YOUR ASSIGNMENT
Down to the final line, write out the data below exactly.

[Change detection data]
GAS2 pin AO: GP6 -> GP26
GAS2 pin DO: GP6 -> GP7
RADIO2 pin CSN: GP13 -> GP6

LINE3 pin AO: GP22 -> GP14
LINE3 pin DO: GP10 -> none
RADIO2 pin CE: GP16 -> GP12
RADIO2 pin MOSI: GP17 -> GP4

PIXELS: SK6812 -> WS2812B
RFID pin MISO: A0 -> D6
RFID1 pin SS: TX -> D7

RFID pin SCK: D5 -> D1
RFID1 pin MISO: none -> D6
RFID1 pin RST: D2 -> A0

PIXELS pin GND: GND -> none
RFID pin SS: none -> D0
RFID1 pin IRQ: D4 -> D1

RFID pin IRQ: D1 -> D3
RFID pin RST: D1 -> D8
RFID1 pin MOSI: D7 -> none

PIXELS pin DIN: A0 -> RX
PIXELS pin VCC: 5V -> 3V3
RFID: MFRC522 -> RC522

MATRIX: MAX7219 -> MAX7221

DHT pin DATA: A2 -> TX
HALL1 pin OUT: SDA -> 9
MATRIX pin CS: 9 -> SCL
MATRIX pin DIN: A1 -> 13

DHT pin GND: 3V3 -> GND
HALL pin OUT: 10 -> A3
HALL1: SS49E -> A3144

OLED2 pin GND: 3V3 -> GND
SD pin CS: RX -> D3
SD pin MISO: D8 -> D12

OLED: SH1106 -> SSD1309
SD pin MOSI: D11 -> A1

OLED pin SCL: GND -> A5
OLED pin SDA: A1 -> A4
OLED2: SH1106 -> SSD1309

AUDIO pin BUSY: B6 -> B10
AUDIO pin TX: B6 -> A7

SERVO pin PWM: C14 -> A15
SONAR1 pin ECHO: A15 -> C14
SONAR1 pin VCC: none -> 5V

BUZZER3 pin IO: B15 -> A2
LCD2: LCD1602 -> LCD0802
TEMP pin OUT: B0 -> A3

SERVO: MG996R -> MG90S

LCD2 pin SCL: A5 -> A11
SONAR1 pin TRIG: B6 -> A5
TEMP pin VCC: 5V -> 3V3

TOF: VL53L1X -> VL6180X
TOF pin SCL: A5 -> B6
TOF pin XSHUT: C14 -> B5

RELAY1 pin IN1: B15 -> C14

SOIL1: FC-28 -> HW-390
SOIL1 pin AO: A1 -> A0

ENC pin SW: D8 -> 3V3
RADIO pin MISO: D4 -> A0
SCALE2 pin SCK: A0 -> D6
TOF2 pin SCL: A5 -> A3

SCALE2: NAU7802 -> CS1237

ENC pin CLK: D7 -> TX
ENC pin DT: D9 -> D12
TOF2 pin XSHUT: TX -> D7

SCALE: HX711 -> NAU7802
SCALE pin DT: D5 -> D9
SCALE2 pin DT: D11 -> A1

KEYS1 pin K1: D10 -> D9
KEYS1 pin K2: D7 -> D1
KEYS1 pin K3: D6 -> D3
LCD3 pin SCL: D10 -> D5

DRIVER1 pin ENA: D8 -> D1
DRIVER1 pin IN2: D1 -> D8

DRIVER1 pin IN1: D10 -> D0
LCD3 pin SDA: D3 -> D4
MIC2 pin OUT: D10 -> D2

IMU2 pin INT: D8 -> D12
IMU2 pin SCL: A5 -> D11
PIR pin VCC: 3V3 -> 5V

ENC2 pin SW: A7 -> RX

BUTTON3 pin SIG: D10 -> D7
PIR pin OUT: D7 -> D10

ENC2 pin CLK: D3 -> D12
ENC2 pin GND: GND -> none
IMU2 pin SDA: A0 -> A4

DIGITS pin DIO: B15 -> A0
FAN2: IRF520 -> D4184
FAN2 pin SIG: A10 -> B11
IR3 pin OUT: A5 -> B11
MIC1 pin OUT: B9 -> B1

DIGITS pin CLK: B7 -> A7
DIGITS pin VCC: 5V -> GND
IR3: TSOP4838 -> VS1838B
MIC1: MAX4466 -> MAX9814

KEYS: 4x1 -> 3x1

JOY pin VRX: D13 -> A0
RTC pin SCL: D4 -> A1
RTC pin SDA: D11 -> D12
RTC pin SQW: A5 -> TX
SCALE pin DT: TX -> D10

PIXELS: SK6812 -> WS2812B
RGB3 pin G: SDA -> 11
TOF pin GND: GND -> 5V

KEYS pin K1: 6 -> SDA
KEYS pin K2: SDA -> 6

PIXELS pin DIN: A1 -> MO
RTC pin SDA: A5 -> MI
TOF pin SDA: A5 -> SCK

FINISHED TASK
GAS2 pin AO: GP6 -> GP26
GAS2 pin DO: GP6 -> GP7
RADIO2 pin CSN: GP13 -> GP6

LINE3 pin AO: GP22 -> GP14
LINE3 pin DO: GP10 -> none
RADIO2 pin CE: GP16 -> GP12
RADIO2 pin MOSI: GP17 -> GP4

PIXELS: SK6812 -> WS2812B
RFID pin MISO: A0 -> D6
RFID1 pin SS: TX -> D7

RFID pin SCK: D5 -> D1
RFID1 pin MISO: none -> D6
RFID1 pin RST: D2 -> A0

PIXELS pin GND: GND -> none
RFID pin SS: none -> D0
RFID1 pin IRQ: D4 -> D1

RFID pin IRQ: D1 -> D3
RFID pin RST: D1 -> D8
RFID1 pin MOSI: D7 -> none

PIXELS pin DIN: A0 -> RX
PIXELS pin VCC: 5V -> 3V3
RFID: MFRC522 -> RC522

MATRIX: MAX7219 -> MAX7221

DHT pin DATA: A2 -> TX
HALL1 pin OUT: SDA -> 9
MATRIX pin CS: 9 -> SCL
MATRIX pin DIN: A1 -> 13

DHT pin GND: 3V3 -> GND
HALL pin OUT: 10 -> A3
HALL1: SS49E -> A3144

OLED2 pin GND: 3V3 -> GND
SD pin CS: RX -> D3
SD pin MISO: D8 -> D12

OLED: SH1106 -> SSD1309
SD pin MOSI: D11 -> A1

OLED pin SCL: GND -> A5
OLED pin SDA: A1 -> A4
OLED2: SH1106 -> SSD1309

AUDIO pin BUSY: B6 -> B10
AUDIO pin TX: B6 -> A7

SERVO pin PWM: C14 -> A15
SONAR1 pin ECHO: A15 -> C14
SONAR1 pin VCC: none -> 5V

BUZZER3 pin IO: B15 -> A2
LCD2: LCD1602 -> LCD0802
TEMP pin OUT: B0 -> A3

SERVO: MG996R -> MG90S

LCD2 pin SCL: A5 -> A11
SONAR1 pin TRIG: B6 -> A5
TEMP pin VCC: 5V -> 3V3

TOF: VL53L1X -> VL6180X
TOF pin SCL: A5 -> B6
TOF pin XSHUT: C14 -> B5

RELAY1 pin IN1: B15 -> C14

SOIL1: FC-28 -> HW-390
SOIL1 pin AO: A1 -> A0

ENC pin SW: D8 -> 3V3
RADIO pin MISO: D4 -> A0
SCALE2 pin SCK: A0 -> D6
TOF2 pin SCL: A5 -> A3

SCALE2: NAU7802 -> CS1237

ENC pin CLK: D7 -> TX
ENC pin DT: D9 -> D12
TOF2 pin XSHUT: TX -> D7

SCALE: HX711 -> NAU7802
SCALE pin DT: D5 -> D9
SCALE2 pin DT: D11 -> A1

KEYS1 pin K1: D10 -> D9
KEYS1 pin K2: D7 -> D1
KEYS1 pin K3: D6 -> D3
LCD3 pin SCL: D10 -> D5

DRIVER1 pin ENA: D8 -> D1
DRIVER1 pin IN2: D1 -> D8

DRIVER1 pin IN1: D10 -> D0
LCD3 pin SDA: D3 -> D4
MIC2 pin OUT: D10 -> D2

IMU2 pin INT: D8 -> D12
IMU2 pin SCL: A5 -> D11
PIR pin VCC: 3V3 -> 5V

ENC2 pin SW: A7 -> RX

BUTTON3 pin SIG: D10 -> D7
PIR pin OUT: D7 -> D10

ENC2 pin CLK: D3 -> D12
ENC2 pin GND: GND -> none
IMU2 pin SDA: A0 -> A4

DIGITS pin DIO: B15 -> A0
FAN2: IRF520 -> D4184
FAN2 pin SIG: A10 -> B11
IR3 pin OUT: A5 -> B11
MIC1 pin OUT: B9 -> B1

DIGITS pin CLK: B7 -> A7
DIGITS pin VCC: 5V -> GND
IR3: TSOP4838 -> VS1838B
MIC1: MAX4466 -> MAX9814

KEYS: 4x1 -> 3x1

JOY pin VRX: D13 -> A0
RTC pin SCL: D4 -> A1
RTC pin SDA: D11 -> D12
RTC pin SQW: A5 -> TX
SCALE pin DT: TX -> D10

PIXELS: SK6812 -> WS2812B
RGB3 pin G: SDA -> 11
TOF pin GND: GND -> 5V

KEYS pin K1: 6 -> SDA
KEYS pin K2: SDA -> 6

PIXELS pin DIN: A1 -> MO
RTC pin SDA: A5 -> MI
TOF pin SDA: A5 -> SCK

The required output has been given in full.